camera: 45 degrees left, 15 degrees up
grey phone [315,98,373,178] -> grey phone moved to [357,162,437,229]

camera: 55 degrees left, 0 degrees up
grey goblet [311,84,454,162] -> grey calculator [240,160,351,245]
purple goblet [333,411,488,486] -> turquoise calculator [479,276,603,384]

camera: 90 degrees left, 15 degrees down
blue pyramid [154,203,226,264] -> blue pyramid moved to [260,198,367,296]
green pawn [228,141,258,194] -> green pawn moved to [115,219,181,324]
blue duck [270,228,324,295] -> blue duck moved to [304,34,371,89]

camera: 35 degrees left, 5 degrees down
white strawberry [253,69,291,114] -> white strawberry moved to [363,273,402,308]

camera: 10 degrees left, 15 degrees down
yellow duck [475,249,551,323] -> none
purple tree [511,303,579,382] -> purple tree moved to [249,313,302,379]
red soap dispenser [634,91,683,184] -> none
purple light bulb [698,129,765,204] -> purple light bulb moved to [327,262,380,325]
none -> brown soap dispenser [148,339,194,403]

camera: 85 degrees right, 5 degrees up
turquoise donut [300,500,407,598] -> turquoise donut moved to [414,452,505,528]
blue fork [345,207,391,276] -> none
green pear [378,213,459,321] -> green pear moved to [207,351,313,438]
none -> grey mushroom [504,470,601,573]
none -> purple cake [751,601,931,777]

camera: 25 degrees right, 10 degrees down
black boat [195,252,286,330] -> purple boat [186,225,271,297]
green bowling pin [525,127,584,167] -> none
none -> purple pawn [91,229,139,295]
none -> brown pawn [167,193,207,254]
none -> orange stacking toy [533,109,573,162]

════════════════════

◆ WORK ITEM ◆
Reproduce exactly the line that contains "camera: 85 degrees right, 5 degrees up" together with each line after it to the end of the entries; include no other lines.

◆ REPLY ◆
camera: 85 degrees right, 5 degrees up
turquoise donut [300,500,407,598] -> turquoise donut moved to [414,452,505,528]
blue fork [345,207,391,276] -> none
green pear [378,213,459,321] -> green pear moved to [207,351,313,438]
none -> grey mushroom [504,470,601,573]
none -> purple cake [751,601,931,777]

camera: 25 degrees right, 10 degrees down
black boat [195,252,286,330] -> purple boat [186,225,271,297]
green bowling pin [525,127,584,167] -> none
none -> purple pawn [91,229,139,295]
none -> brown pawn [167,193,207,254]
none -> orange stacking toy [533,109,573,162]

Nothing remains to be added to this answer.